# WORK REQUIRED
Below are records that contain pictures; transcribe the text exactly and omit the pictures.

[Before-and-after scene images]

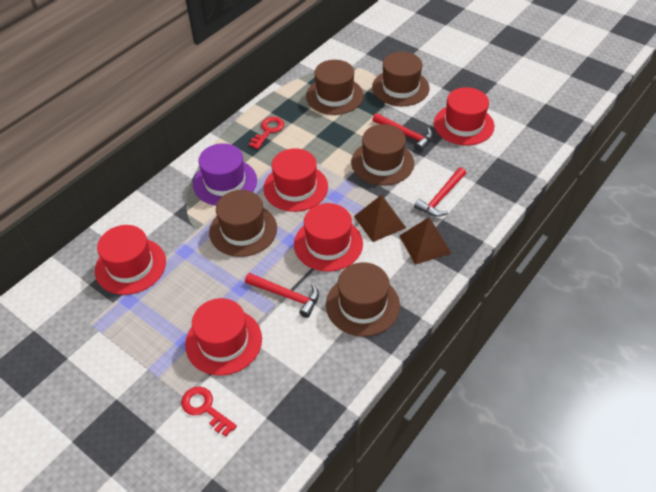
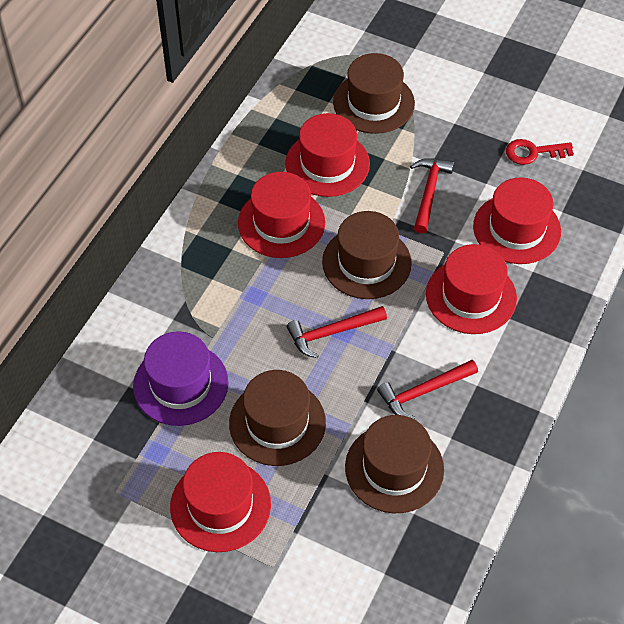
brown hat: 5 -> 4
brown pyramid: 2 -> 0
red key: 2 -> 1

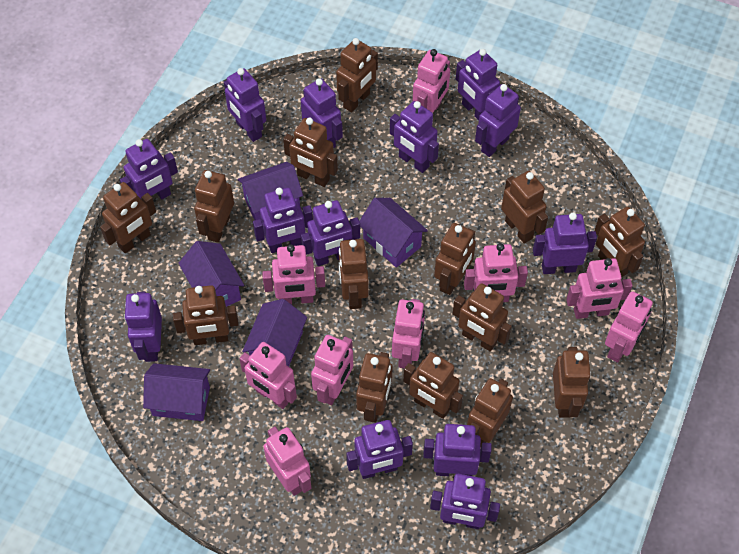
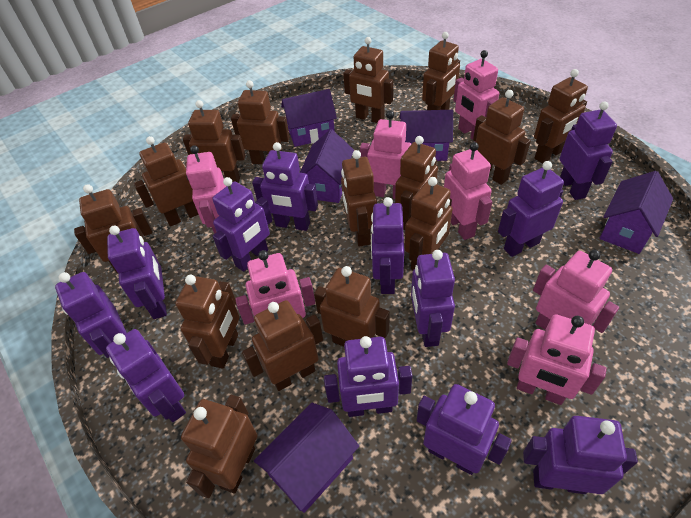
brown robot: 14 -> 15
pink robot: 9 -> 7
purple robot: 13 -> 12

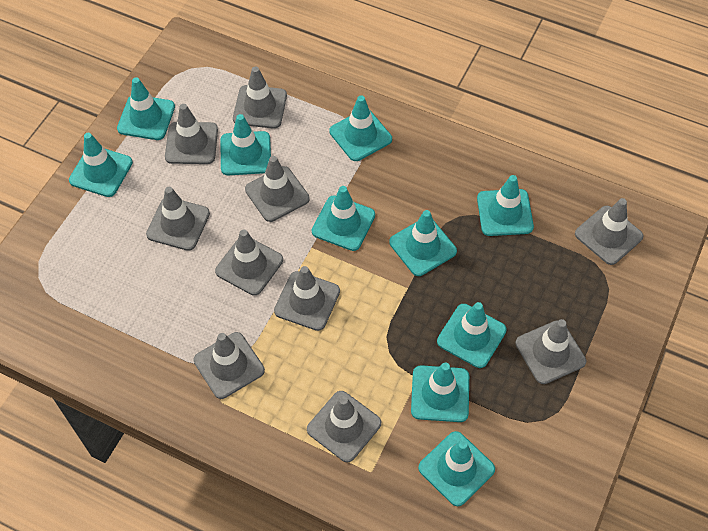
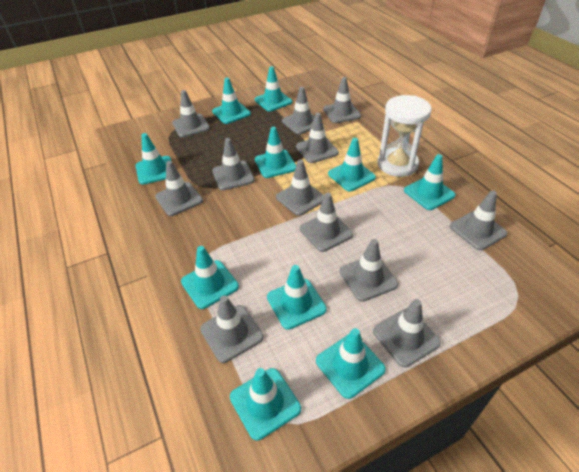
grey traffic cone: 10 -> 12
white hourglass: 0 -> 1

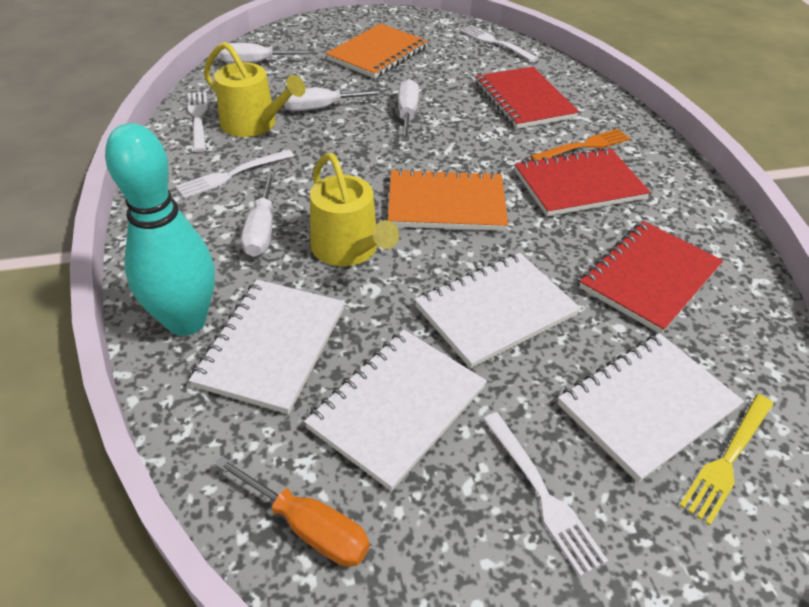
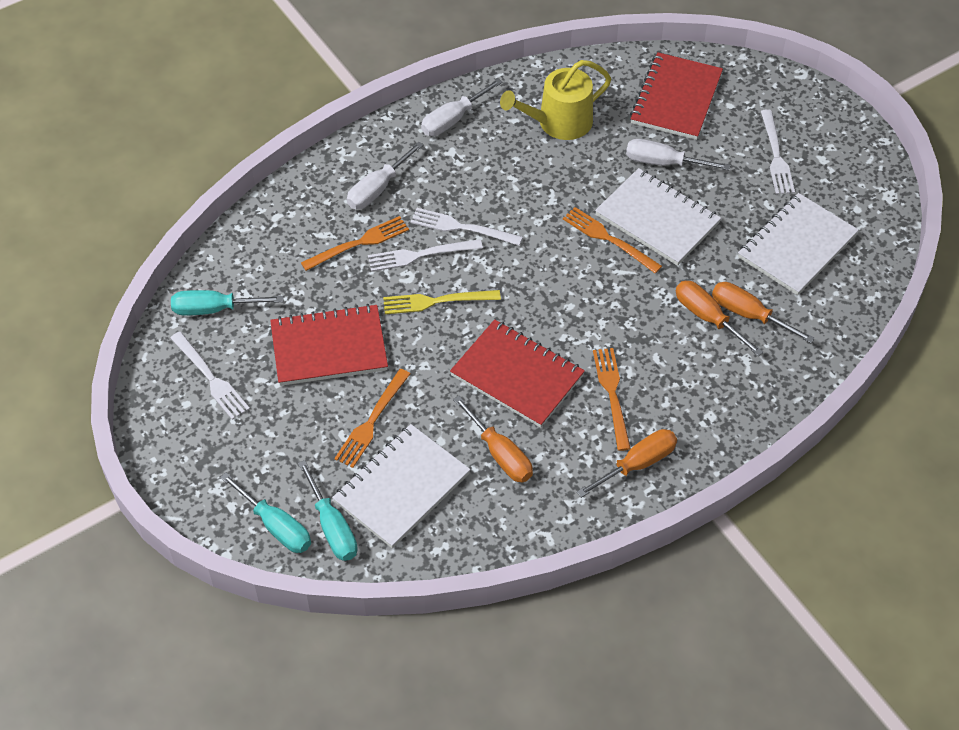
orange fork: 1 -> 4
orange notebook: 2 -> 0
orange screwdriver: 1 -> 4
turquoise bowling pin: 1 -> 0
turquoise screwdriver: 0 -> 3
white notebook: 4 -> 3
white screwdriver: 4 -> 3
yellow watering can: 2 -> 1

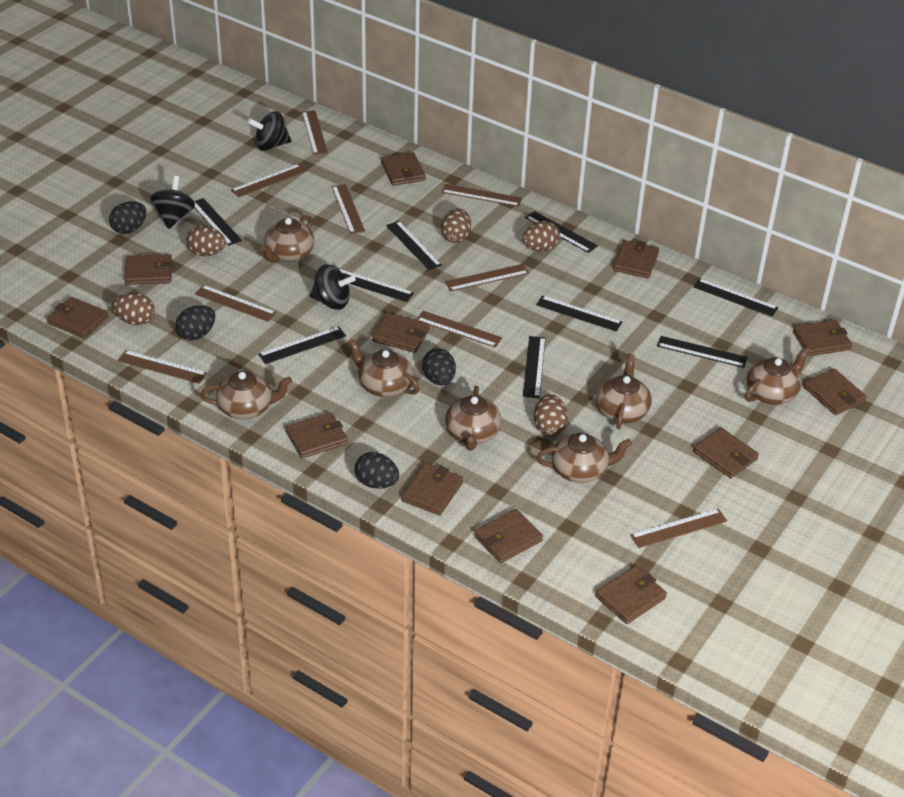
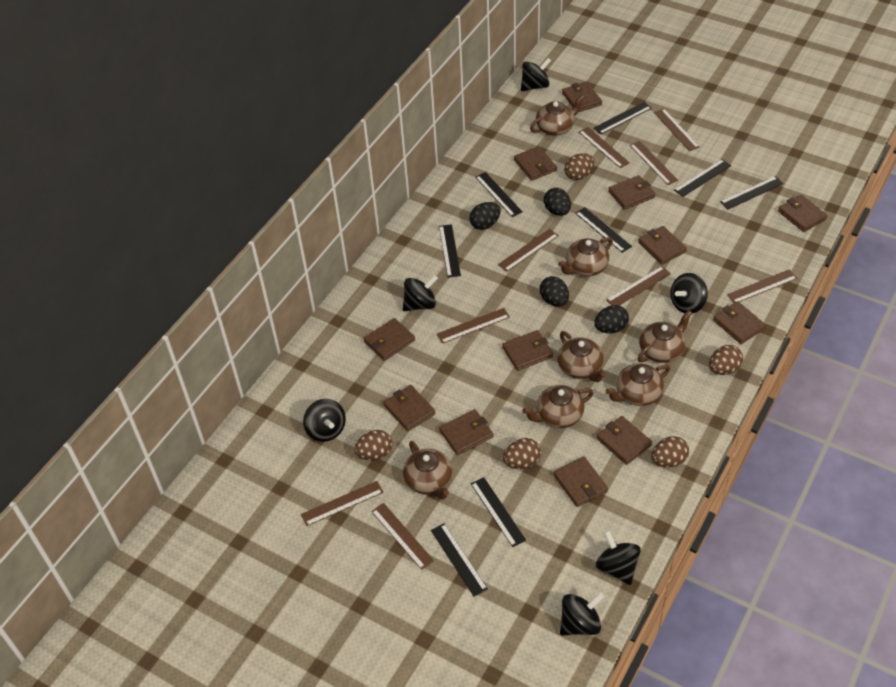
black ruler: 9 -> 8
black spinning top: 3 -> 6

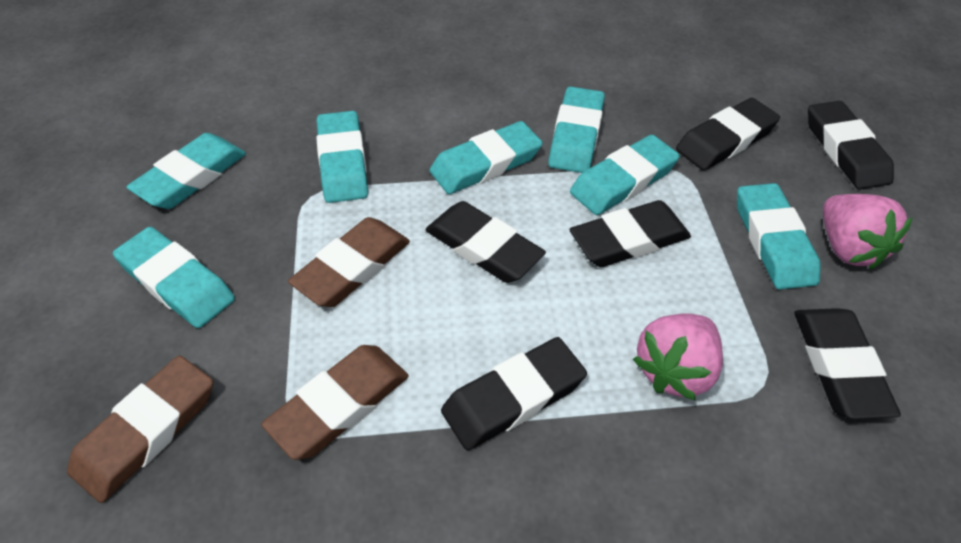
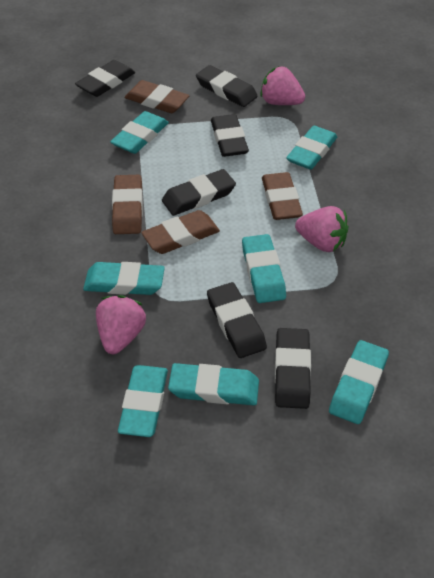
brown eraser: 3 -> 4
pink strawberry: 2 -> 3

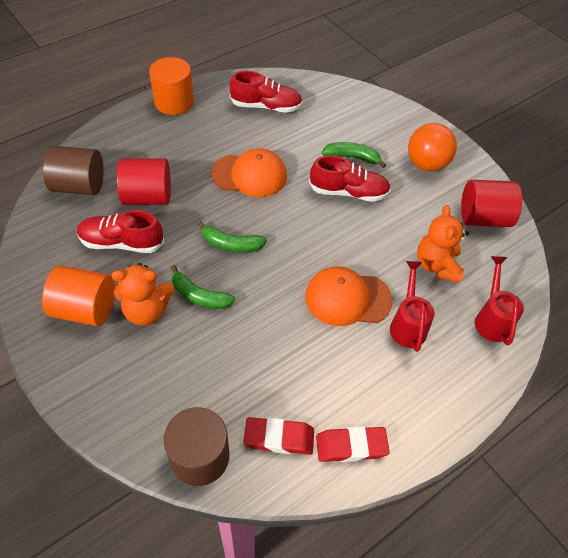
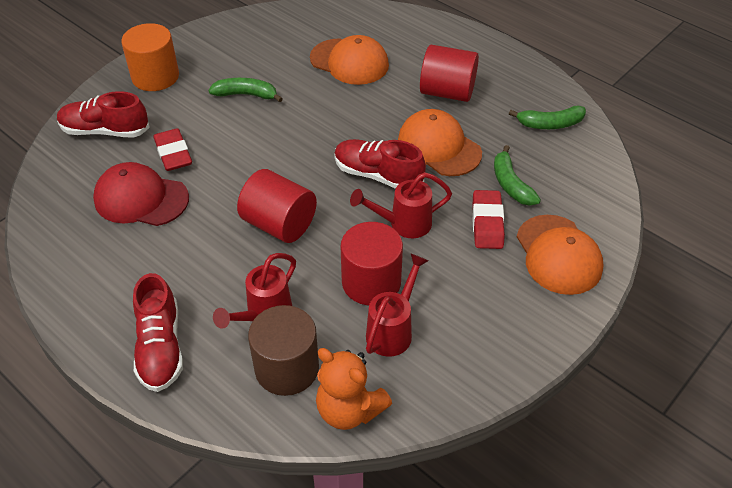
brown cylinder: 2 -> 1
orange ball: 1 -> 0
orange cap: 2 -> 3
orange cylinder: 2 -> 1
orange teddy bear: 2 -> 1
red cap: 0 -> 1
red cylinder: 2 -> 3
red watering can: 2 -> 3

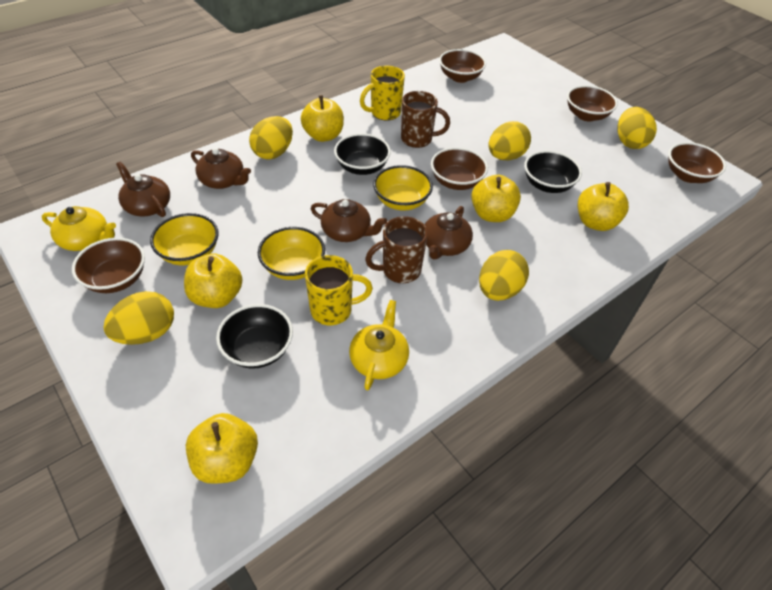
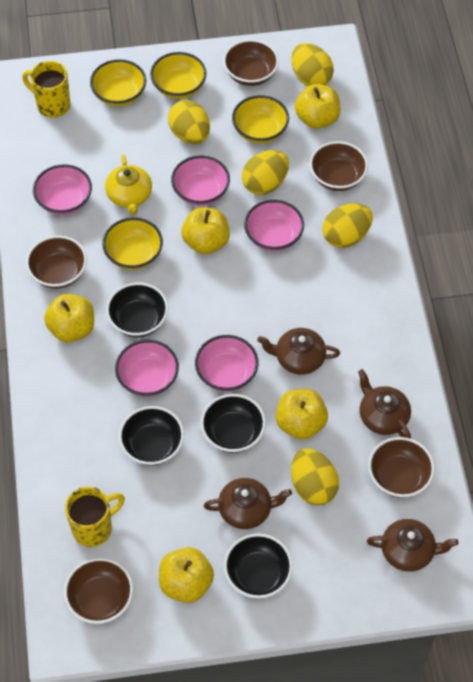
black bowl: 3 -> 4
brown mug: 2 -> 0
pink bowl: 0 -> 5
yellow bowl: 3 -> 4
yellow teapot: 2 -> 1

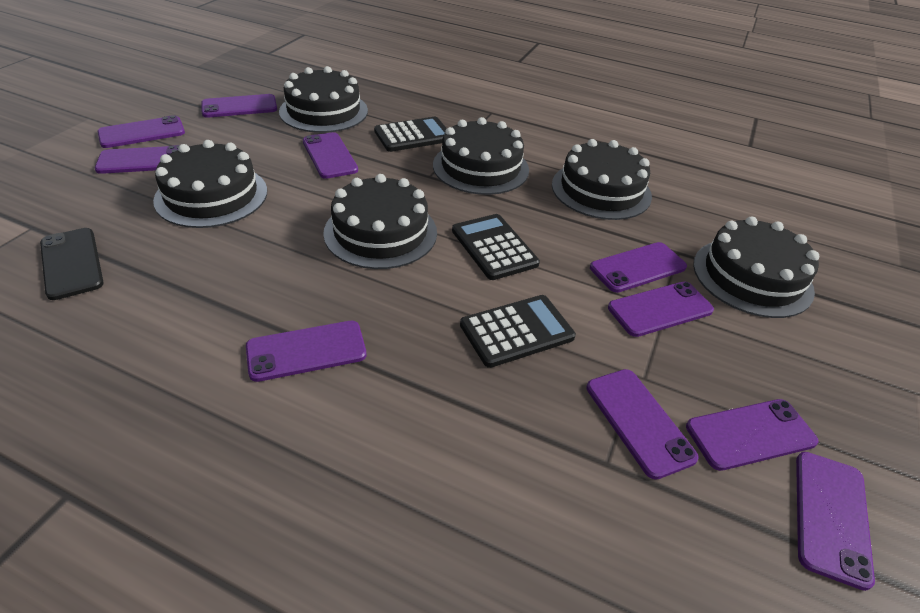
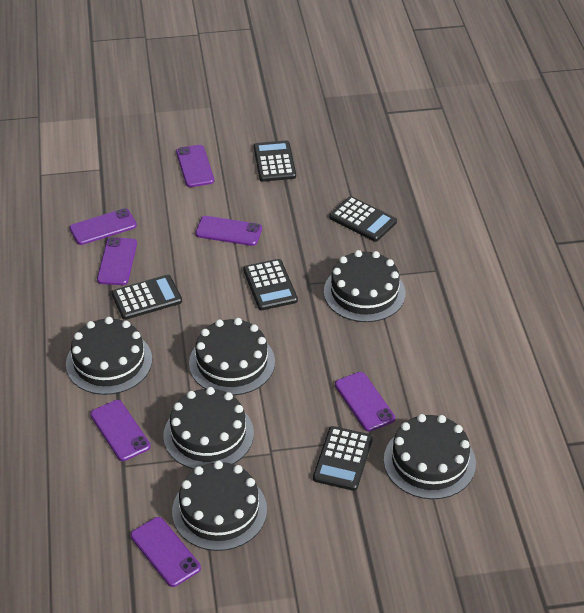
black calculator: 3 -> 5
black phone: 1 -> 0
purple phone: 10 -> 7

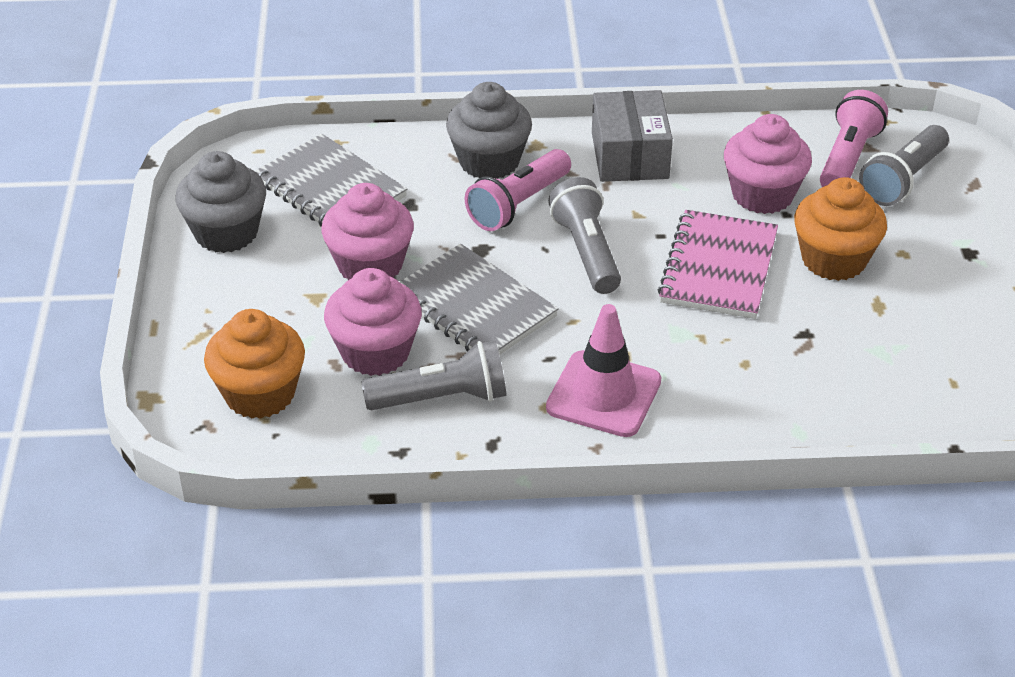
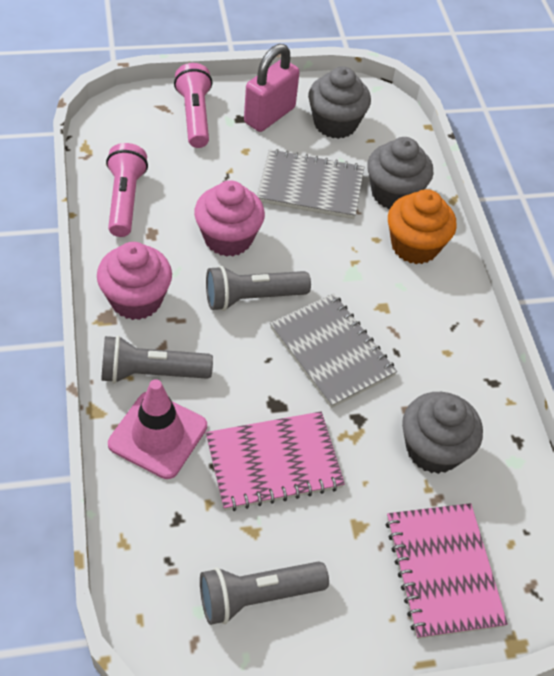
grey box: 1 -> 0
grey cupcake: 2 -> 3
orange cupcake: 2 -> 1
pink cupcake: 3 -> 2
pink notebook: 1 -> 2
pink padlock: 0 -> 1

# RESPONSE BELOW
brown hat: 5 -> 4
brown pyramid: 2 -> 0
red key: 2 -> 1

brown robot: 14 -> 15
pink robot: 9 -> 7
purple robot: 13 -> 12

grey traffic cone: 10 -> 12
white hourglass: 0 -> 1

orange fork: 1 -> 4
orange notebook: 2 -> 0
orange screwdriver: 1 -> 4
turquoise bowling pin: 1 -> 0
turquoise screwdriver: 0 -> 3
white notebook: 4 -> 3
white screwdriver: 4 -> 3
yellow watering can: 2 -> 1

black ruler: 9 -> 8
black spinning top: 3 -> 6

brown eraser: 3 -> 4
pink strawberry: 2 -> 3

brown cylinder: 2 -> 1
orange ball: 1 -> 0
orange cap: 2 -> 3
orange cylinder: 2 -> 1
orange teddy bear: 2 -> 1
red cap: 0 -> 1
red cylinder: 2 -> 3
red watering can: 2 -> 3

black bowl: 3 -> 4
brown mug: 2 -> 0
pink bowl: 0 -> 5
yellow bowl: 3 -> 4
yellow teapot: 2 -> 1

black calculator: 3 -> 5
black phone: 1 -> 0
purple phone: 10 -> 7

grey box: 1 -> 0
grey cupcake: 2 -> 3
orange cupcake: 2 -> 1
pink cupcake: 3 -> 2
pink notebook: 1 -> 2
pink padlock: 0 -> 1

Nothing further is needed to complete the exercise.